* [WHAT IS NEEDED]:
If a line in the entries below includes "minus", show that line.

INFORMATION GIVEN: Begin

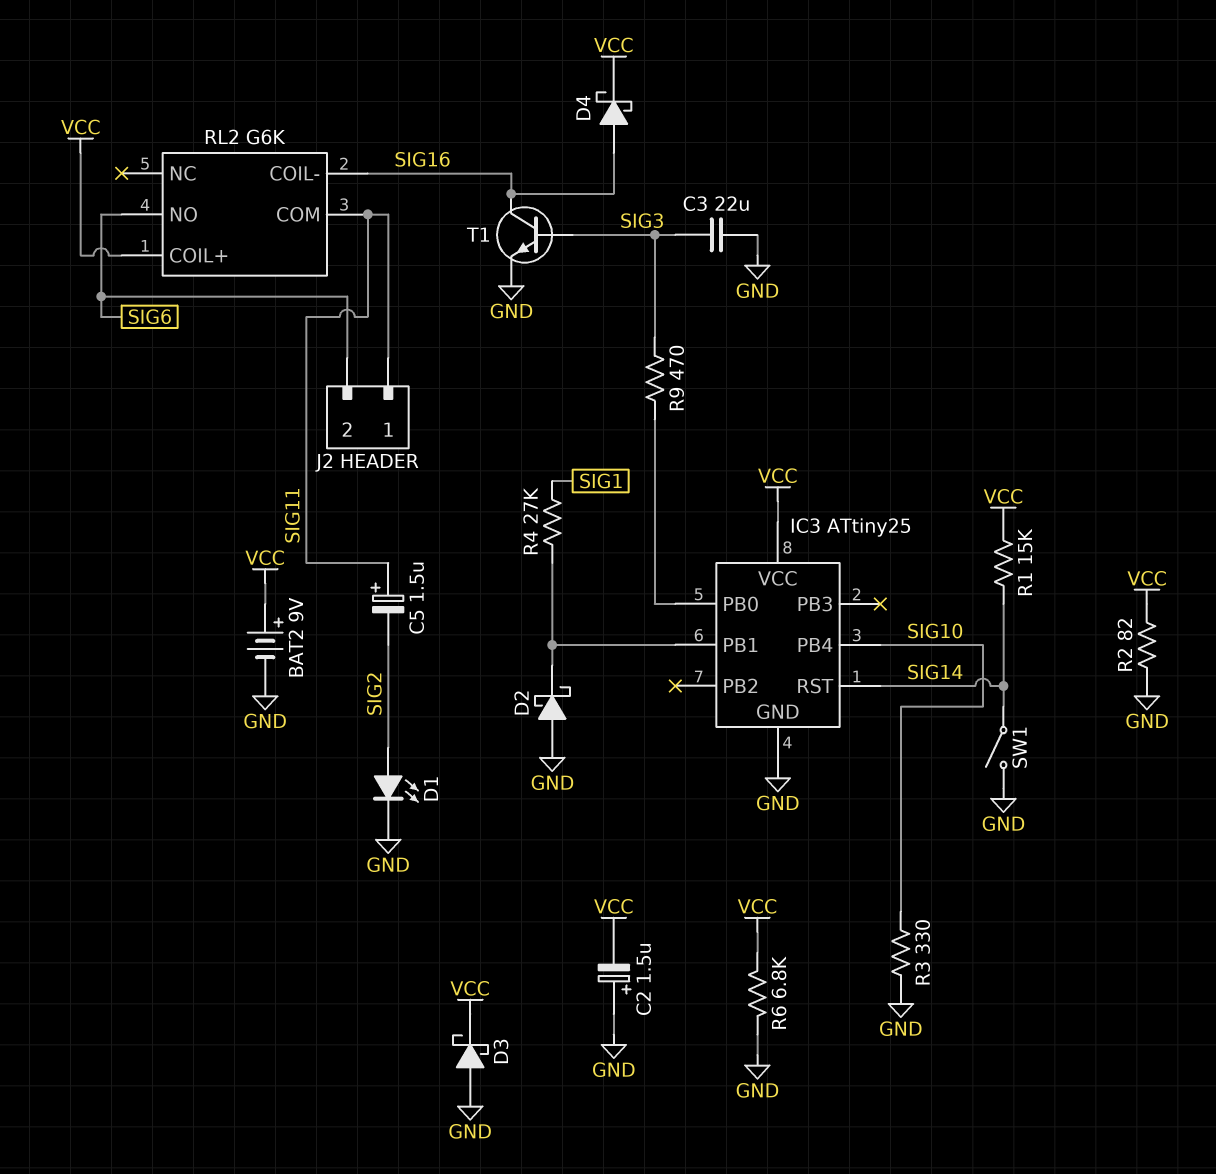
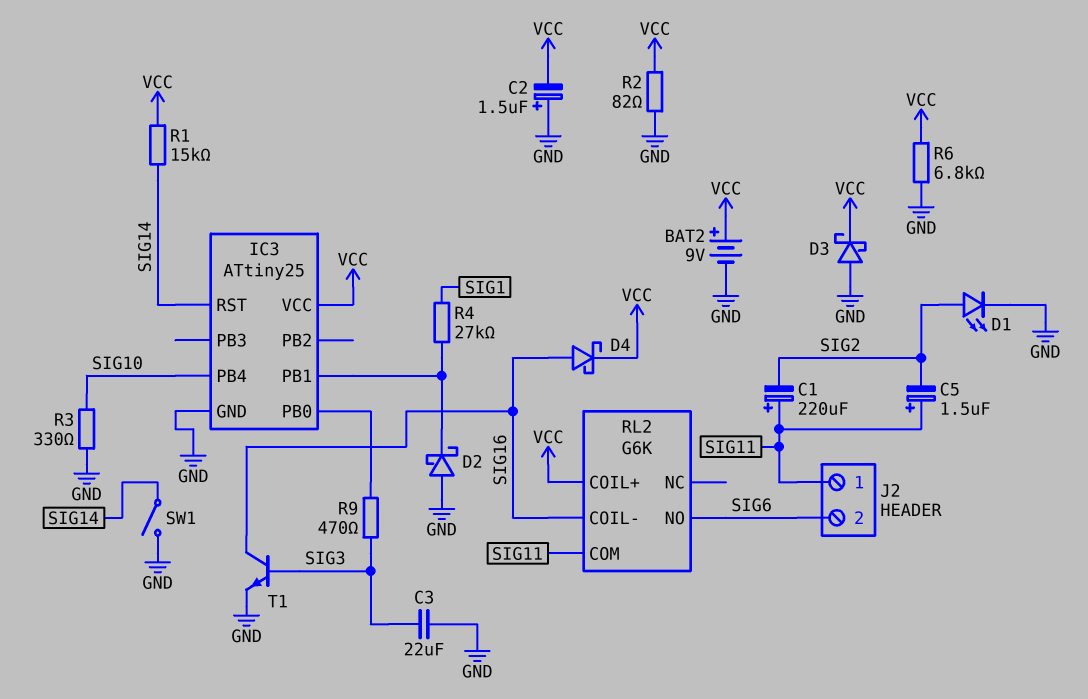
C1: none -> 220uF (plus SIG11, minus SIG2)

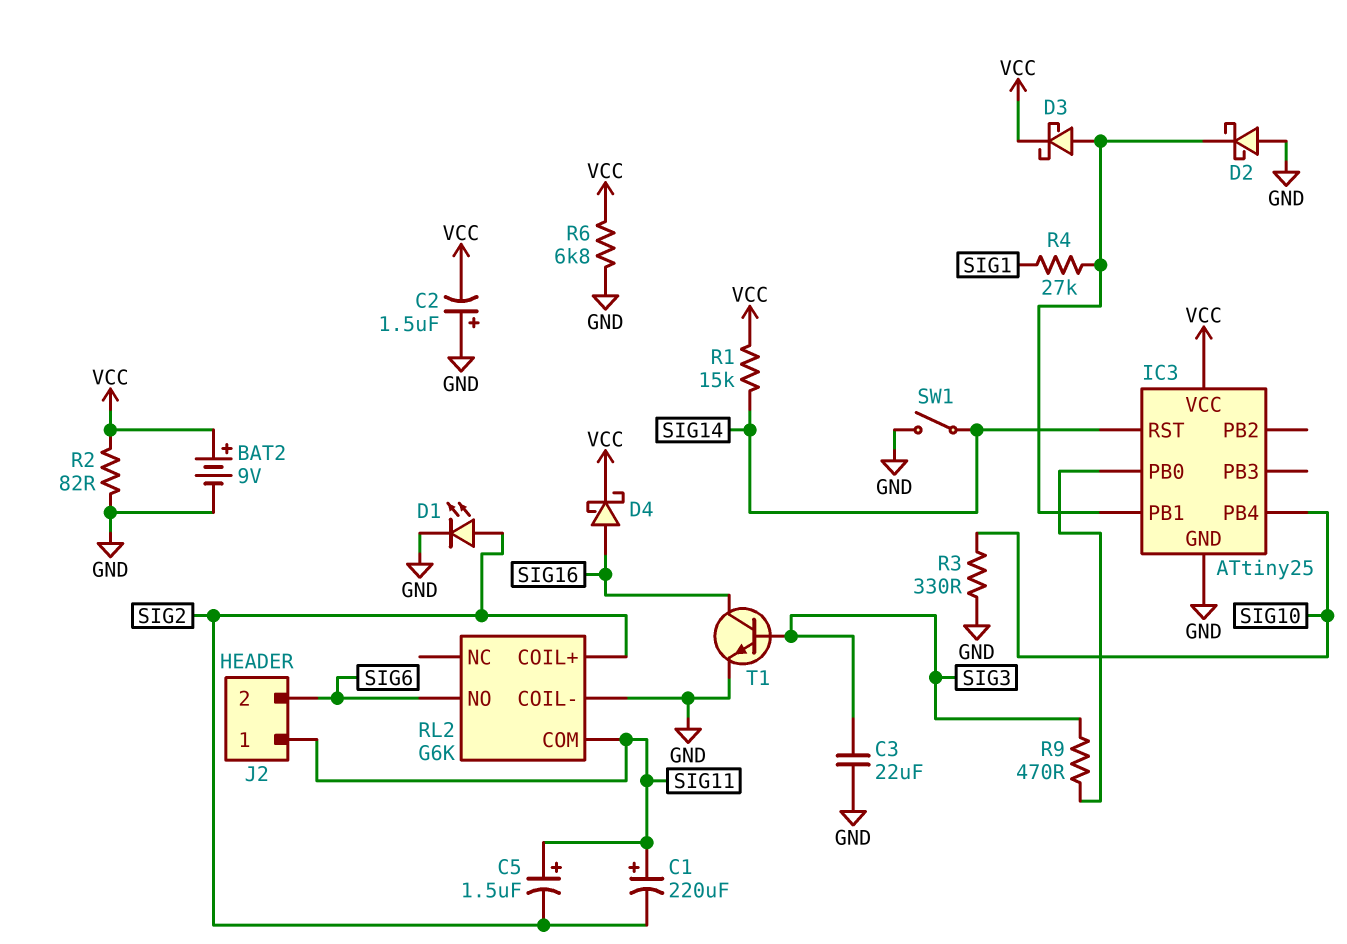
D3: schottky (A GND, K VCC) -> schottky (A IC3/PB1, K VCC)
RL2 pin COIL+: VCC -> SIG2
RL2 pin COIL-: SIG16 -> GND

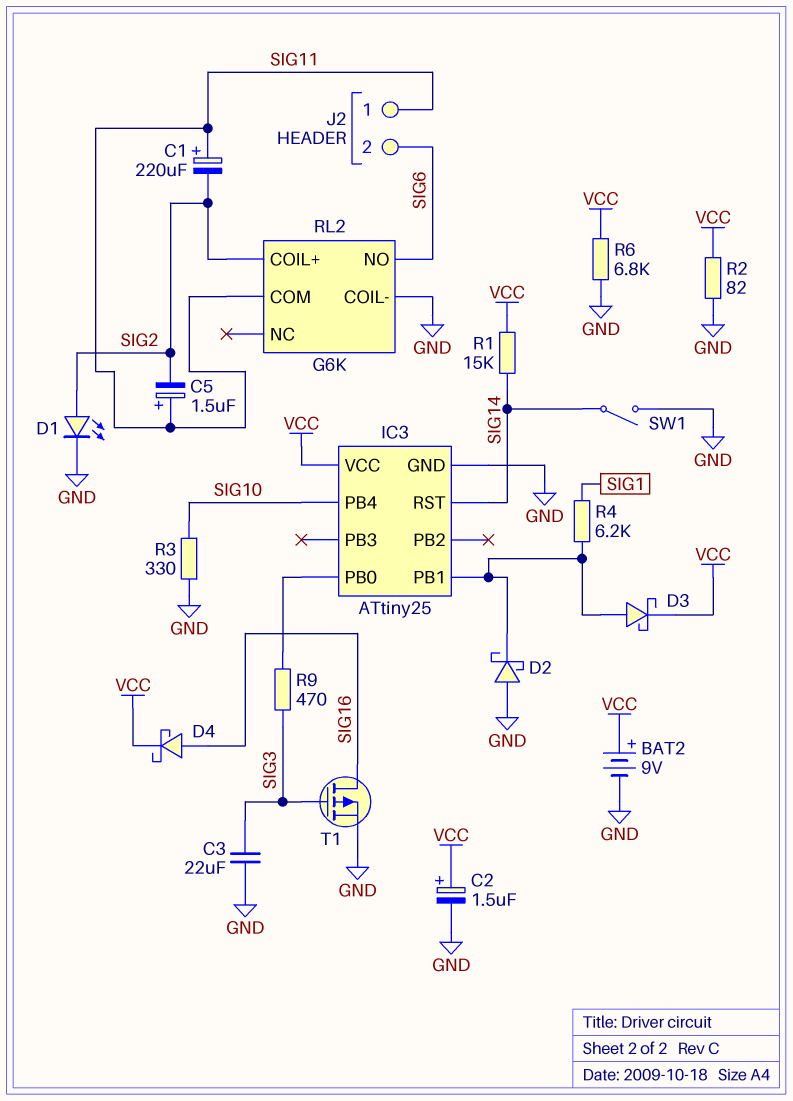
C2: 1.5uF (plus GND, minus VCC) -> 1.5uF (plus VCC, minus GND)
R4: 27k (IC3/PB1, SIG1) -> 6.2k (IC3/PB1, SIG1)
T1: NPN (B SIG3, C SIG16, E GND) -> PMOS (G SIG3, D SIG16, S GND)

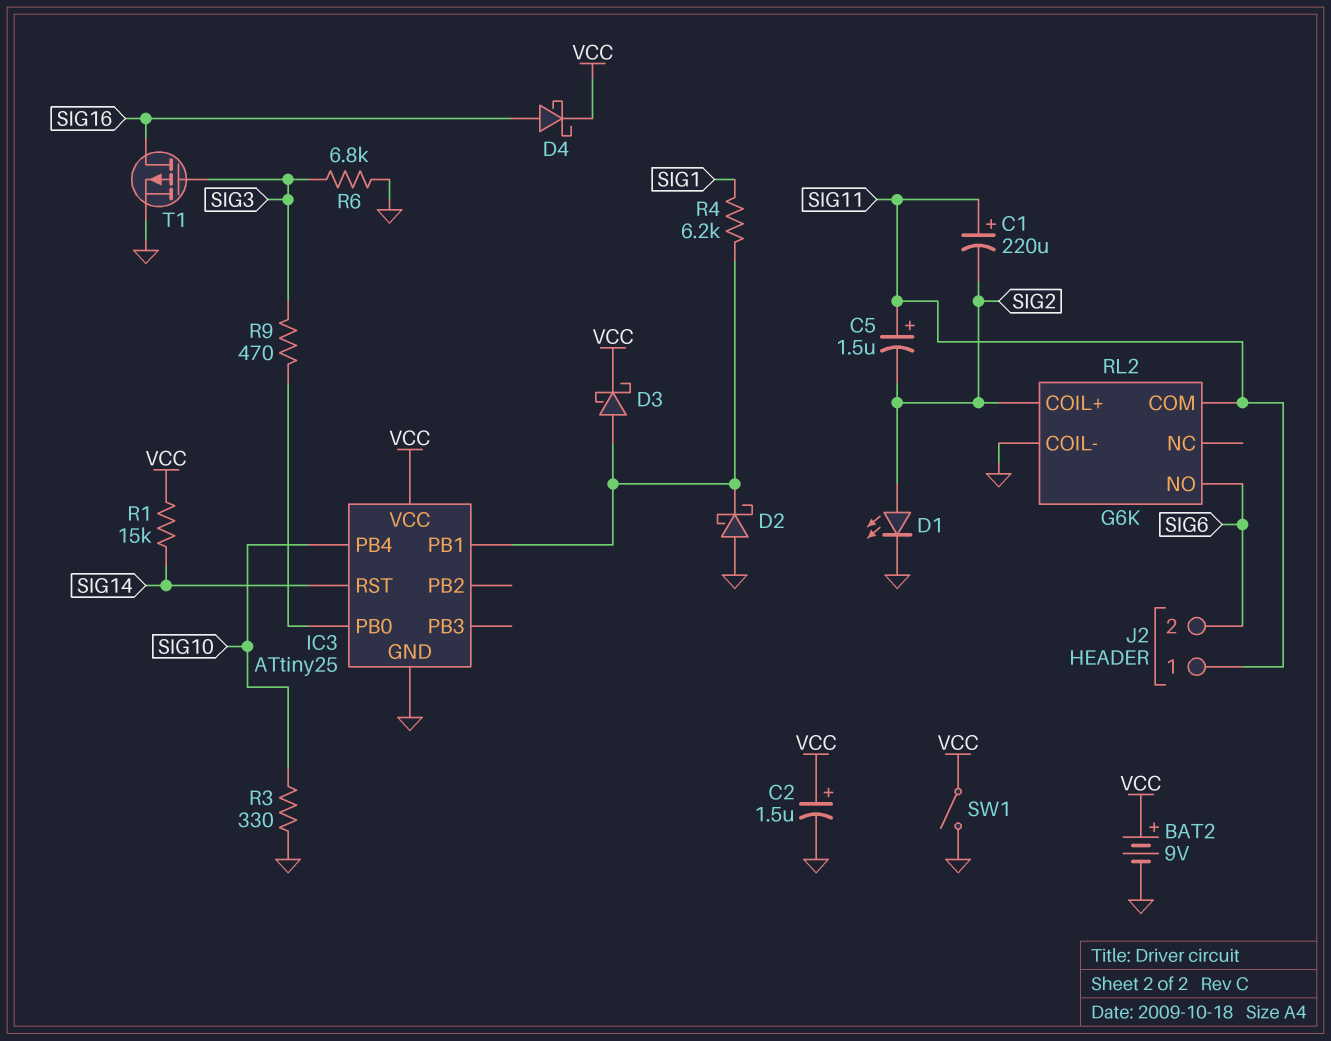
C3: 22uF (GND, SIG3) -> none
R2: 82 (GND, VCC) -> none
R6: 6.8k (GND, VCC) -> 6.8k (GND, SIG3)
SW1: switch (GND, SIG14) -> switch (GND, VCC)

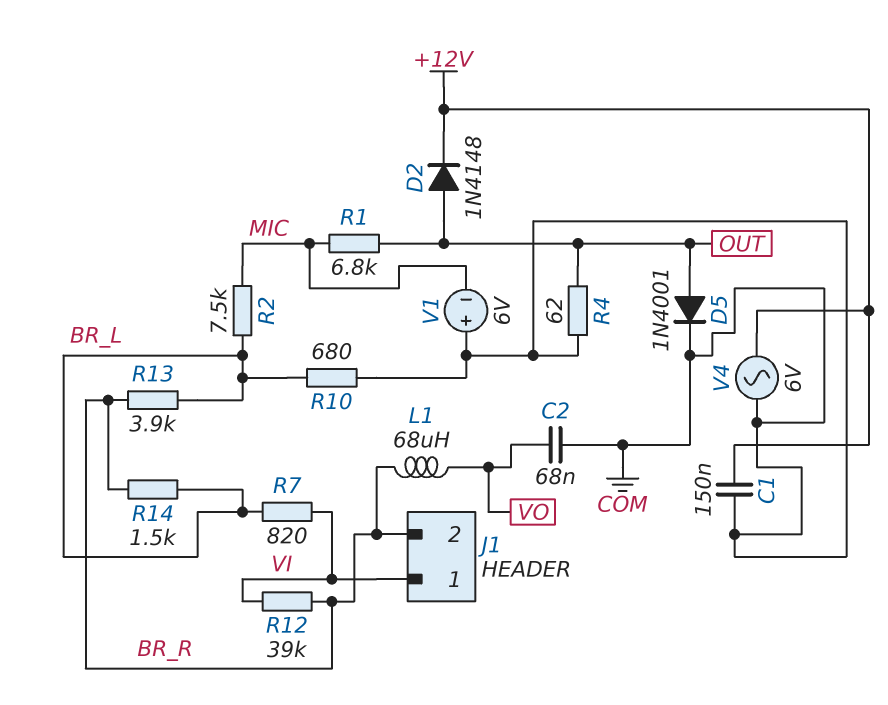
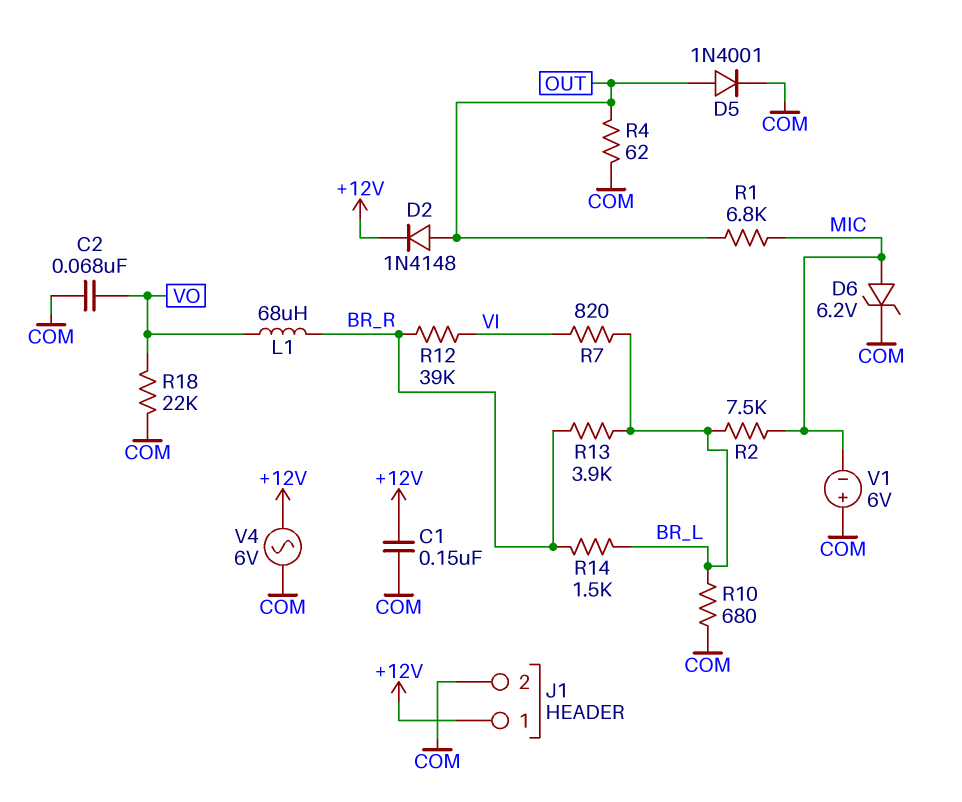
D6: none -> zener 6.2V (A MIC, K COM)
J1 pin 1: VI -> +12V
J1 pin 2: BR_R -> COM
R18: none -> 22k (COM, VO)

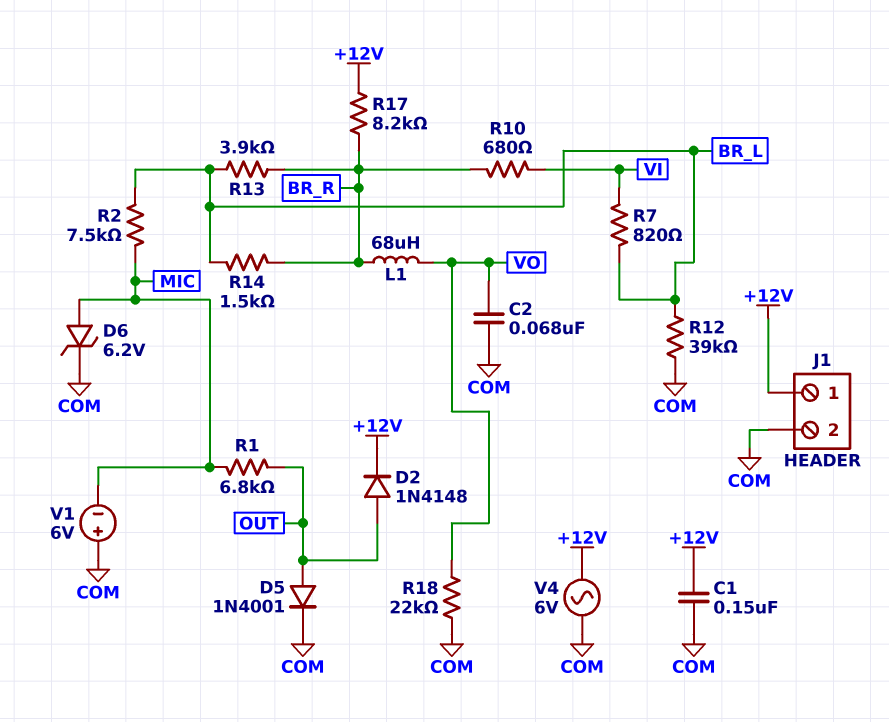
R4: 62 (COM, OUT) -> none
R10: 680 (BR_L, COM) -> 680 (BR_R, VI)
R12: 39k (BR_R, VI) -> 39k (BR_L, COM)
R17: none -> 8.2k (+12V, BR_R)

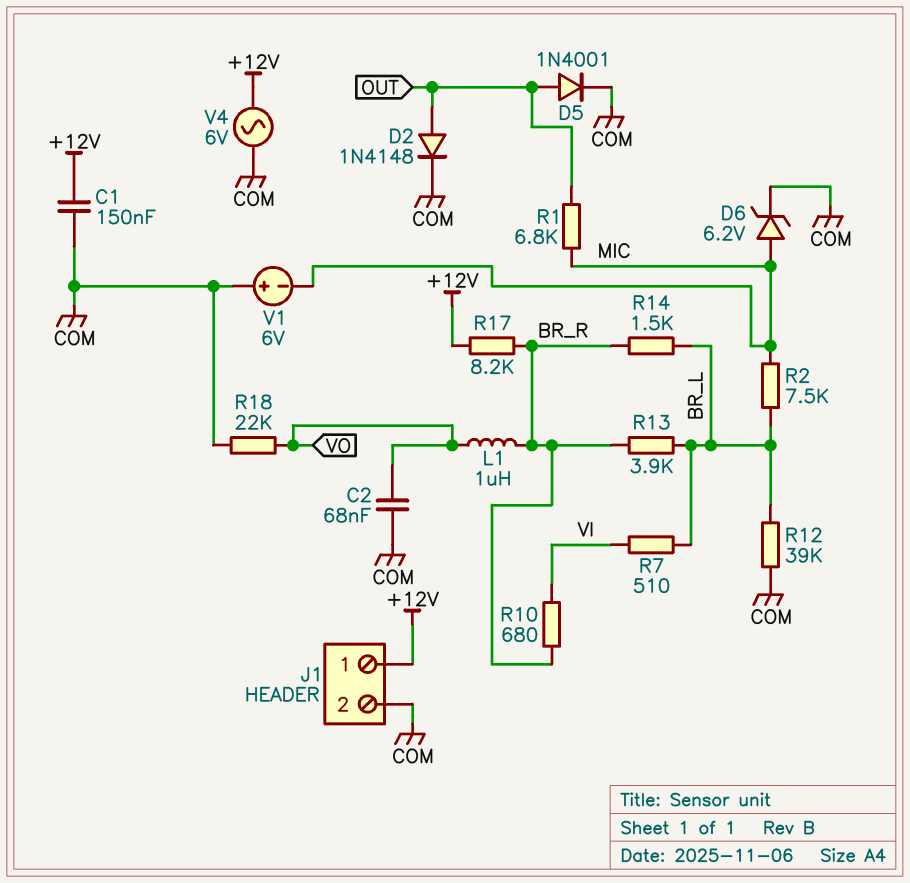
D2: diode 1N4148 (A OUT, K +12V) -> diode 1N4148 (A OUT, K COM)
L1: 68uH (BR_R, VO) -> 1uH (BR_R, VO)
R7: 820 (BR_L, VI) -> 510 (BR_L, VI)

INFORMATION GIVEN: End

* [YOUR RESPONSE]:
C1: none -> 220uF (plus SIG11, minus SIG2)
C2: 1.5uF (plus GND, minus VCC) -> 1.5uF (plus VCC, minus GND)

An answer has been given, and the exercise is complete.